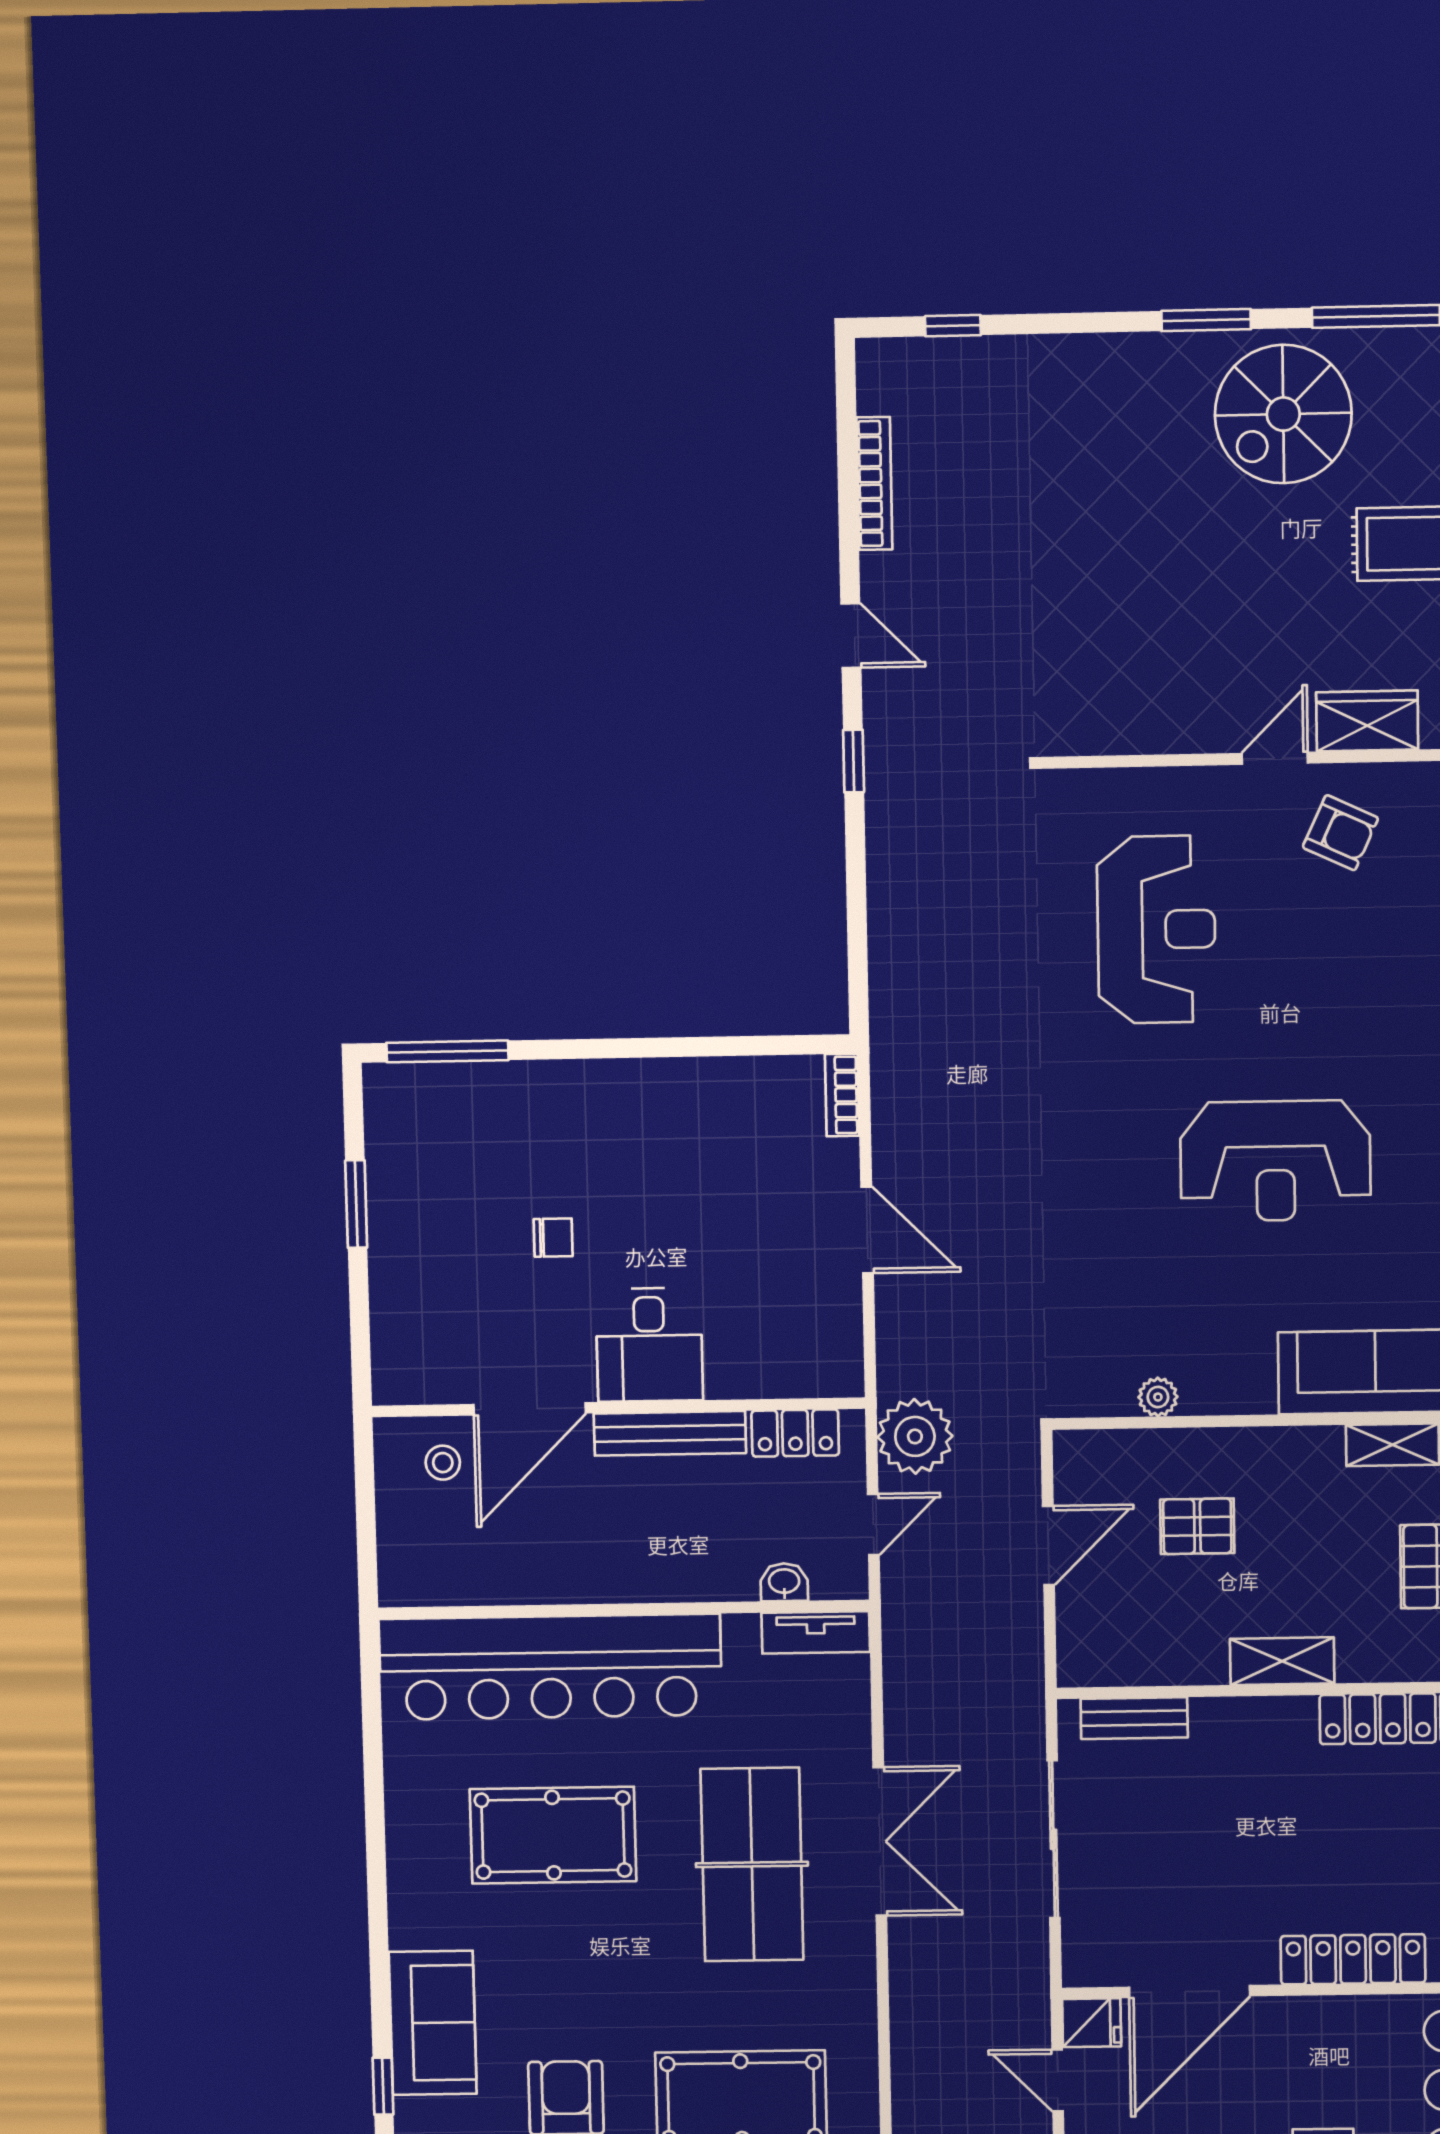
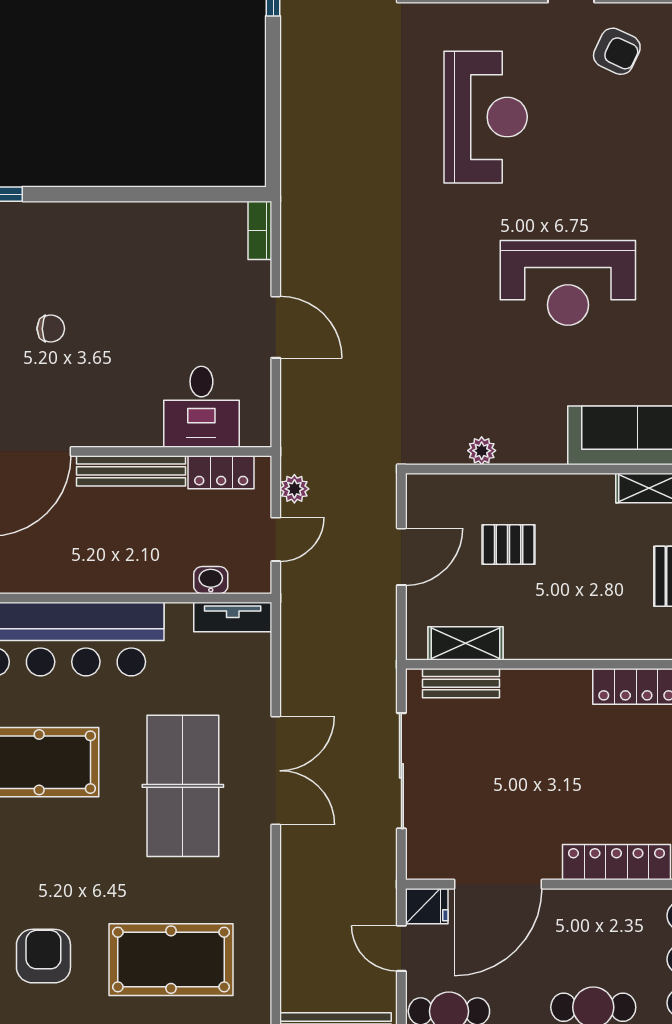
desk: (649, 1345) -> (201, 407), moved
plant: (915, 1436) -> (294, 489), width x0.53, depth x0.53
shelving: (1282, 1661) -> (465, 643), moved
---
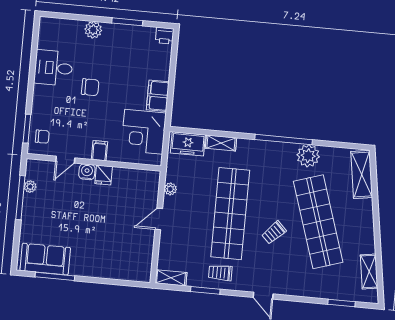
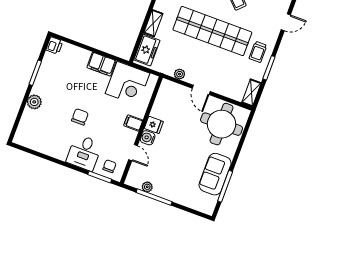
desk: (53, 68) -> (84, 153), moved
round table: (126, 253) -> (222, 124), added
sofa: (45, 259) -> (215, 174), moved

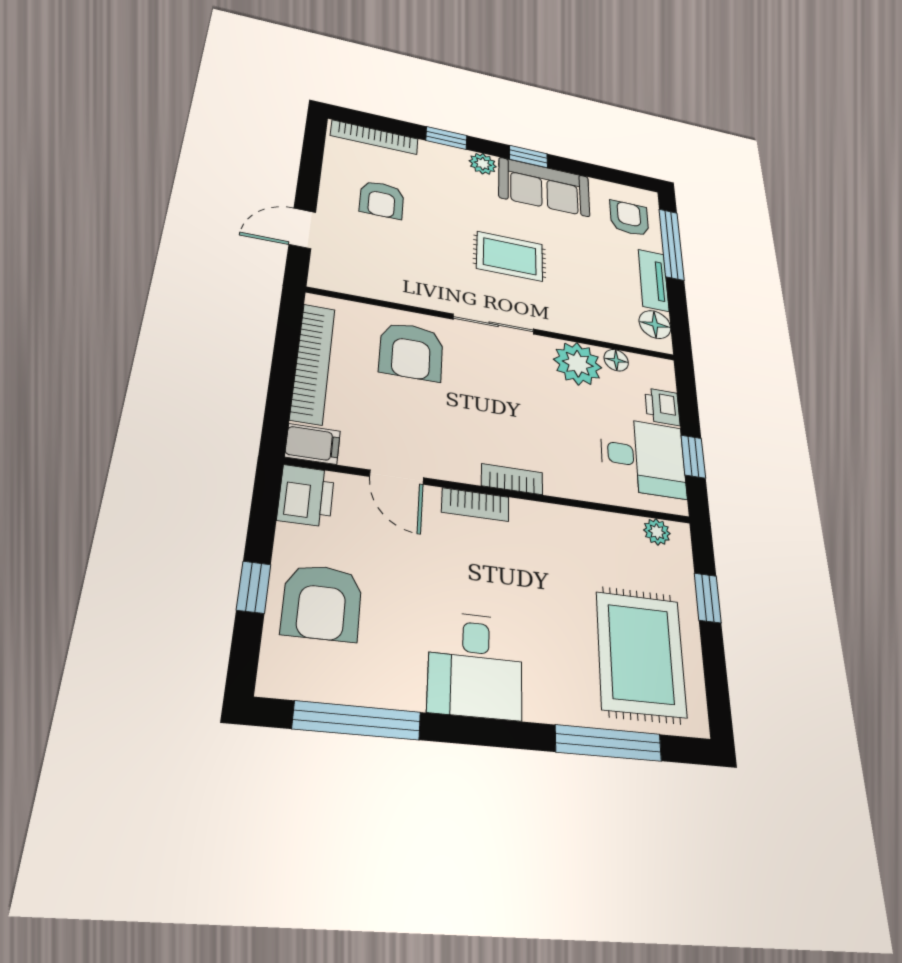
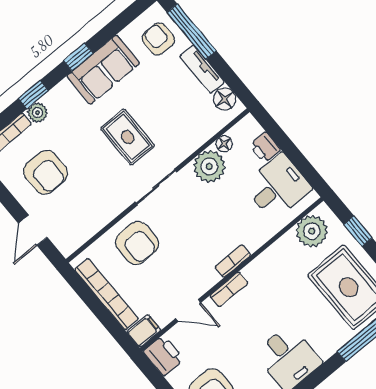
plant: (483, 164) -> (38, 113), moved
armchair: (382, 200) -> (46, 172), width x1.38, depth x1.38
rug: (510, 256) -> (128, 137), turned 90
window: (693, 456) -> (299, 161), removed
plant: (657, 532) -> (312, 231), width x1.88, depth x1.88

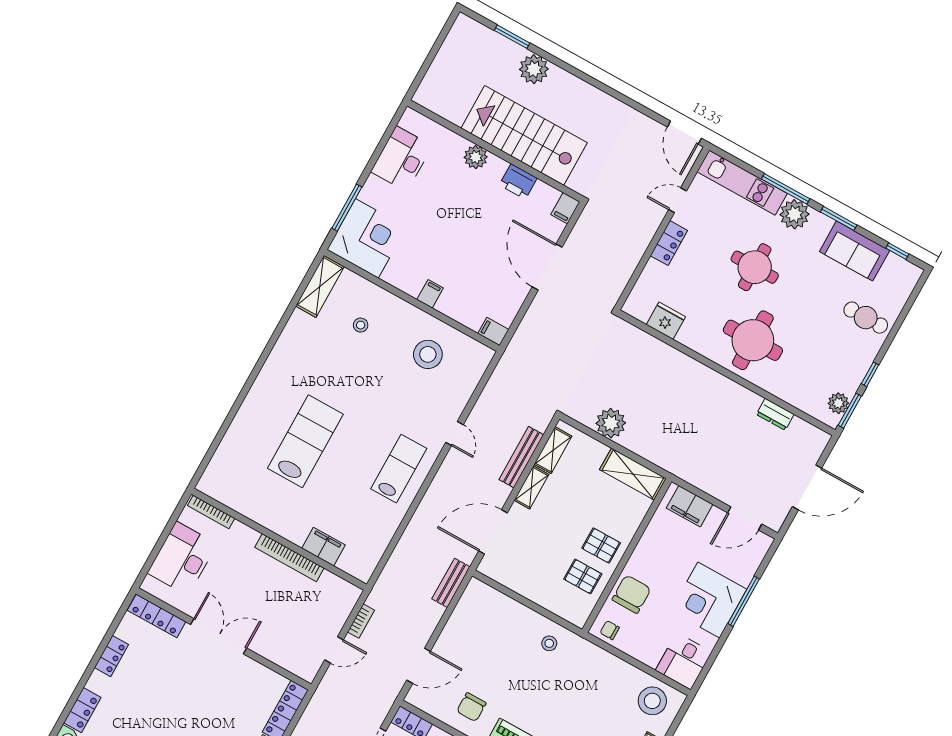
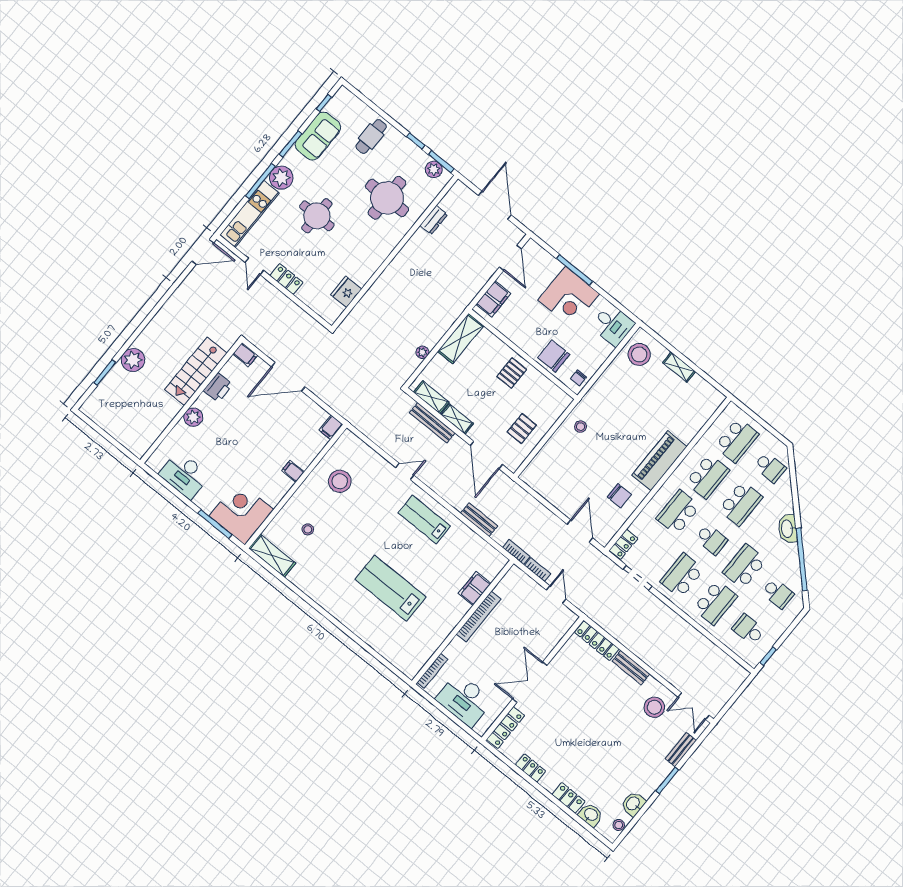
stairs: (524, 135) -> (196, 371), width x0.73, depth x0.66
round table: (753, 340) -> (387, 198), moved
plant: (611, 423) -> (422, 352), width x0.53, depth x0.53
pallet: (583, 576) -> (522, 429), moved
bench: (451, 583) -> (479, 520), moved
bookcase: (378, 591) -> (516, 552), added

Activity.
Whenever a line in the entries holds the word "depth", copy that line.

Task output.
plant: (915, 1436) -> (294, 489), width x0.53, depth x0.53
armchair: (382, 200) -> (46, 172), width x1.38, depth x1.38
plant: (657, 532) -> (312, 231), width x1.88, depth x1.88
stairs: (524, 135) -> (196, 371), width x0.73, depth x0.66
plant: (611, 423) -> (422, 352), width x0.53, depth x0.53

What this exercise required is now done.